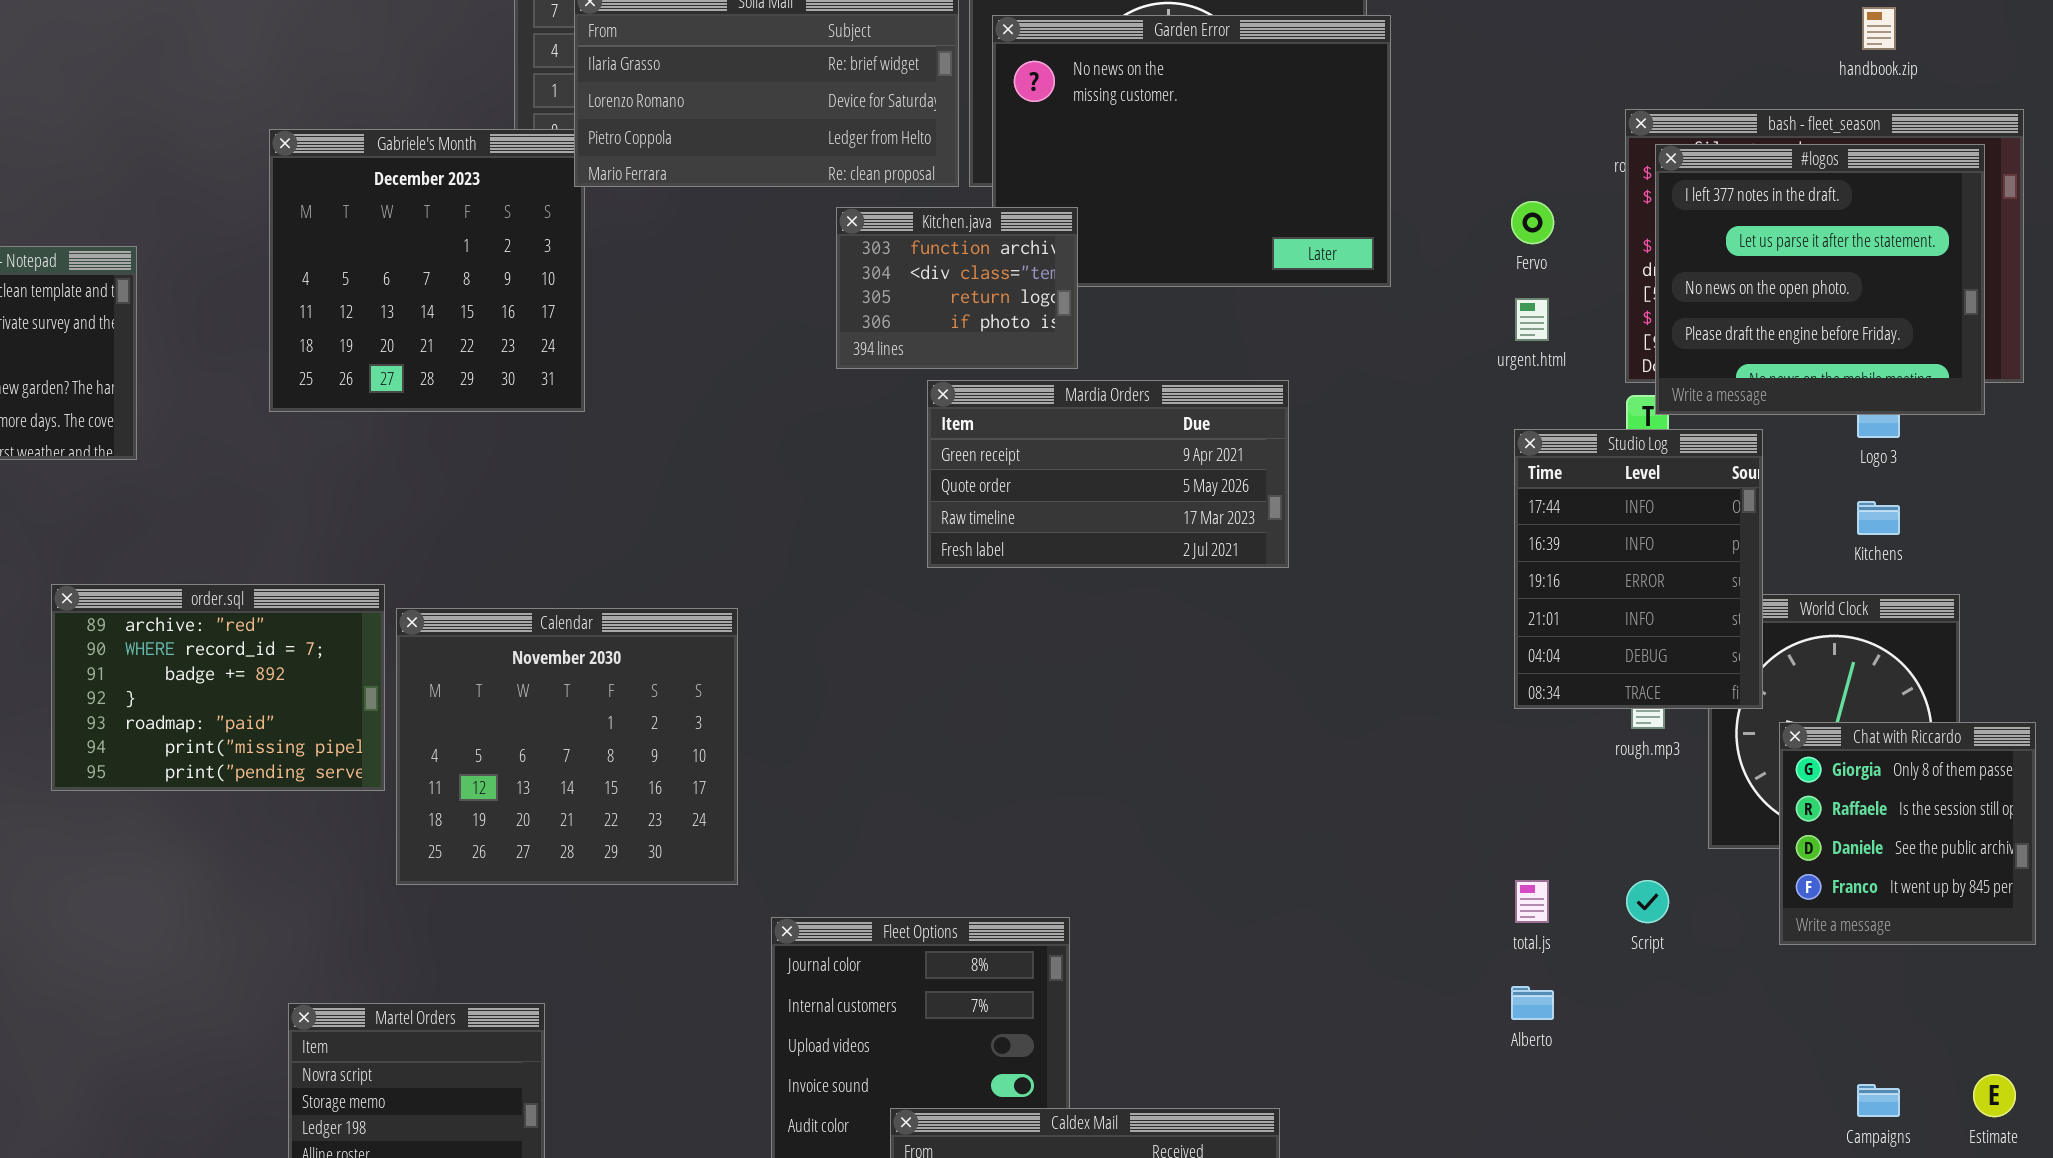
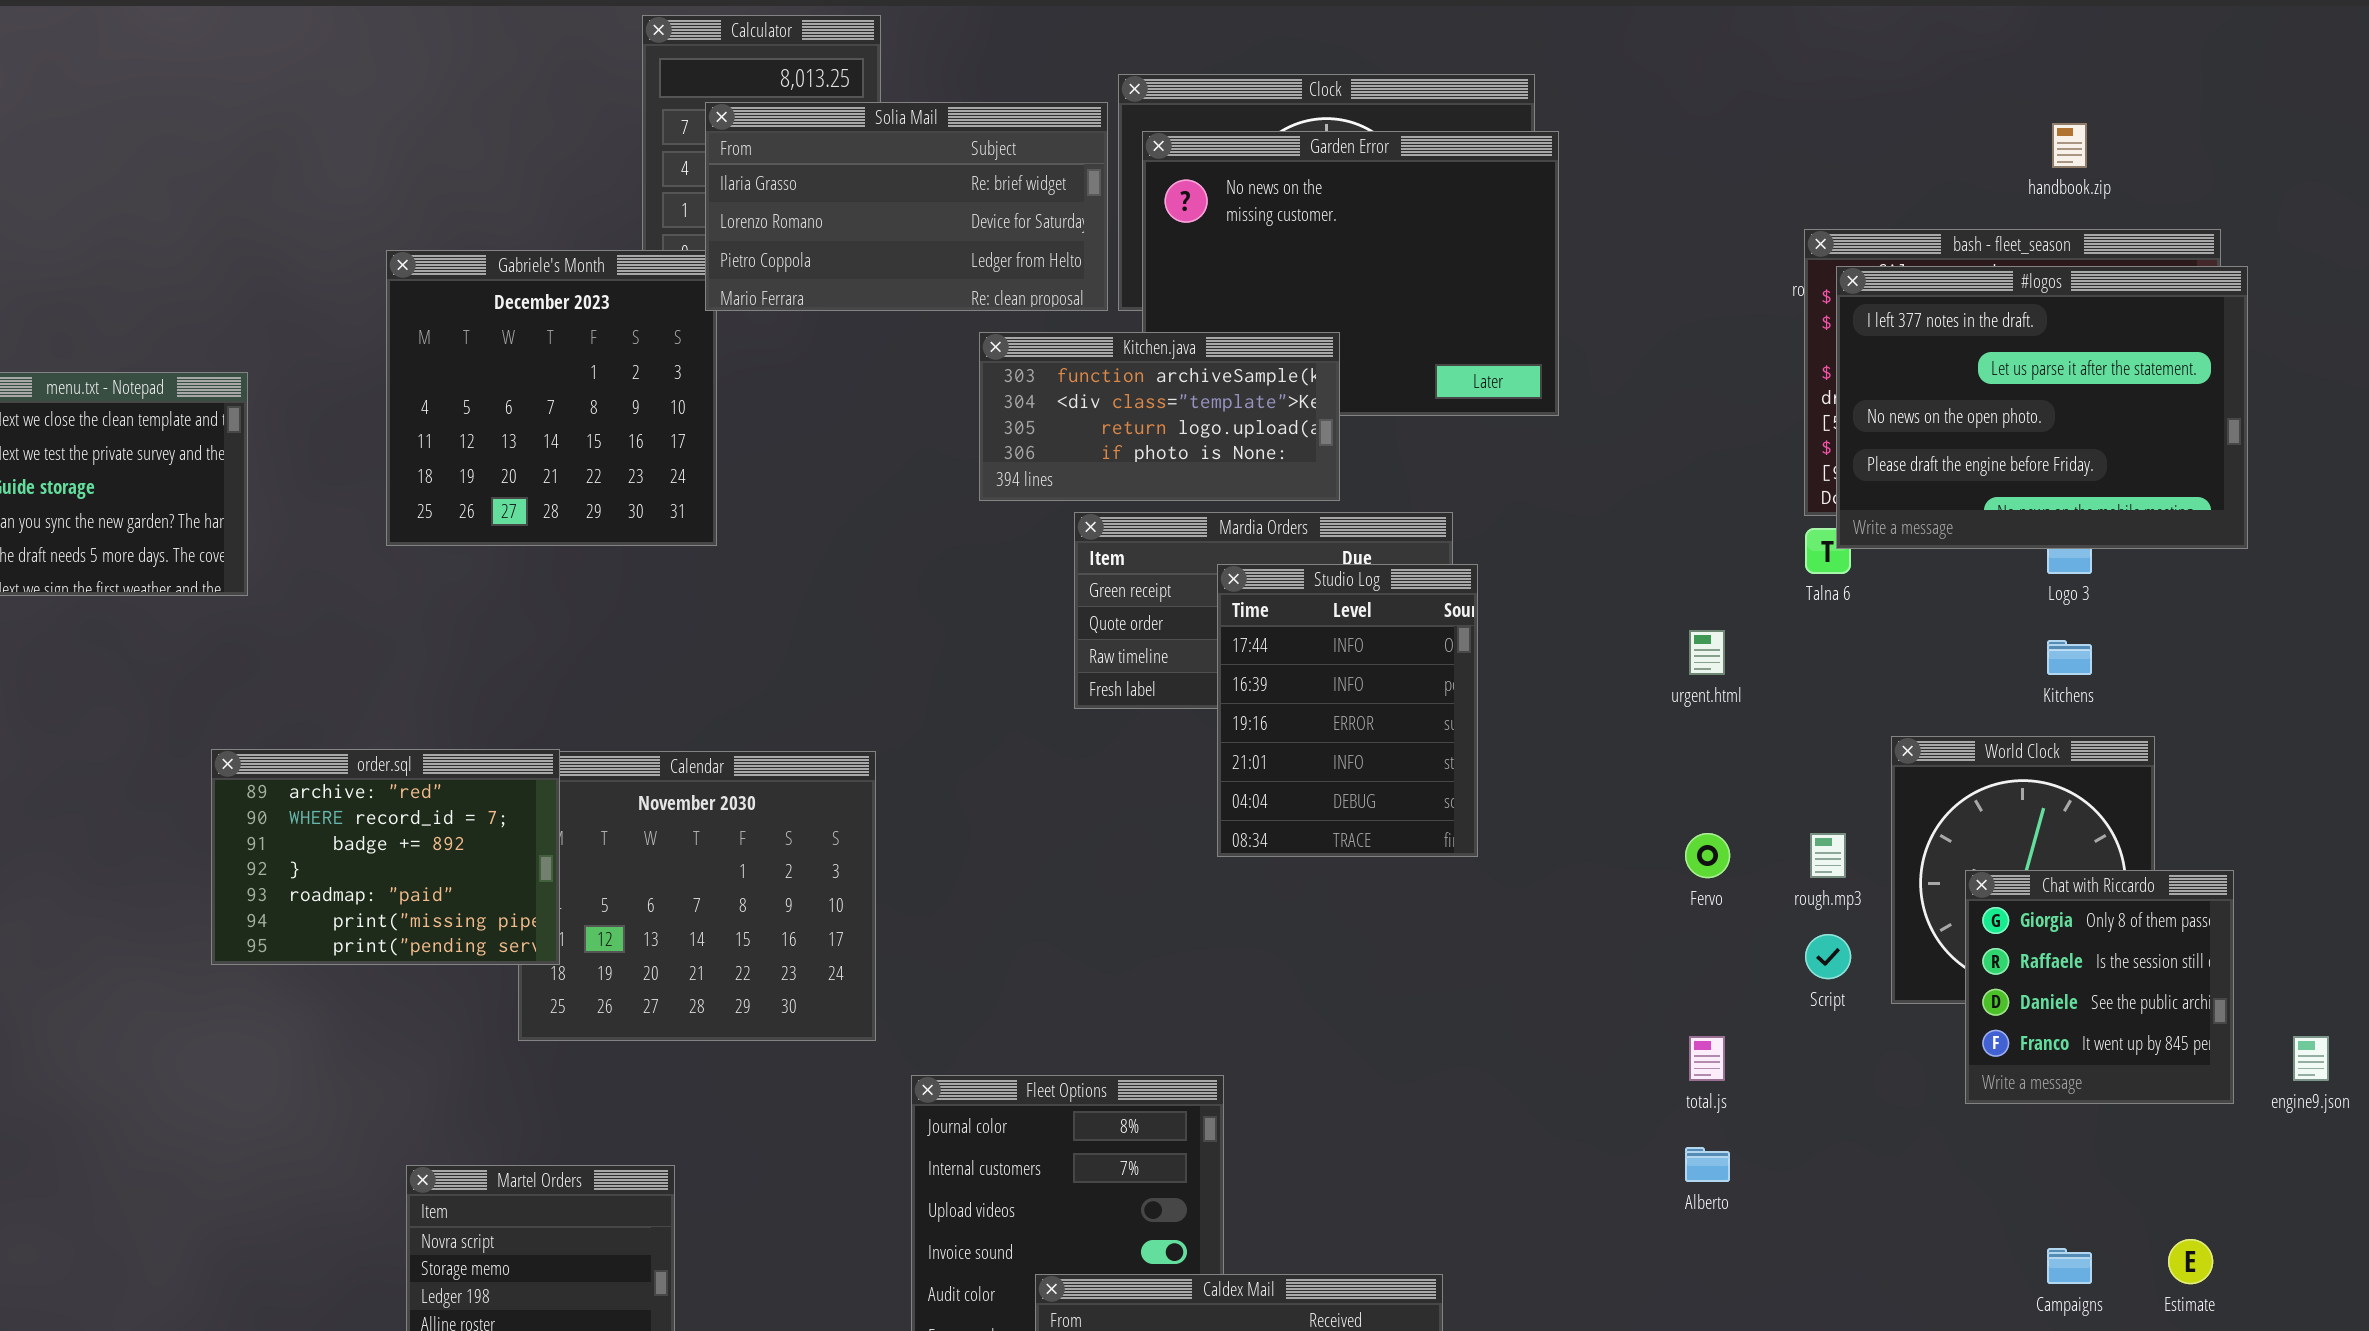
#logos: [1655,144,1985,415] -> [1836,266,2248,549], resized
Fervo: [1511,201,1554,244] -> [1685,833,1730,878], moved
Kitchen.java: [836,207,1078,369] -> [979,332,1340,501], resized
urgent.html: [1515,298,1549,341] -> [1689,630,1725,675], moved
Studio Log: [1514,429,1763,709] -> [1217,564,1478,857], moved
order.sql: [51,584,385,791] -> [211,749,560,965], moved
Script: [1626,880,1669,923] -> [1805,934,1851,979], moved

━━━━━━━━━━━━━━━━

Instructions to follow.
Using the records above, please repeat the line with "Kitchen.java: [836,207,1078,369] ->" and every line after it exactly, and give no other text.

Task solution.
Kitchen.java: [836,207,1078,369] -> [979,332,1340,501], resized
urgent.html: [1515,298,1549,341] -> [1689,630,1725,675], moved
Studio Log: [1514,429,1763,709] -> [1217,564,1478,857], moved
order.sql: [51,584,385,791] -> [211,749,560,965], moved
Script: [1626,880,1669,923] -> [1805,934,1851,979], moved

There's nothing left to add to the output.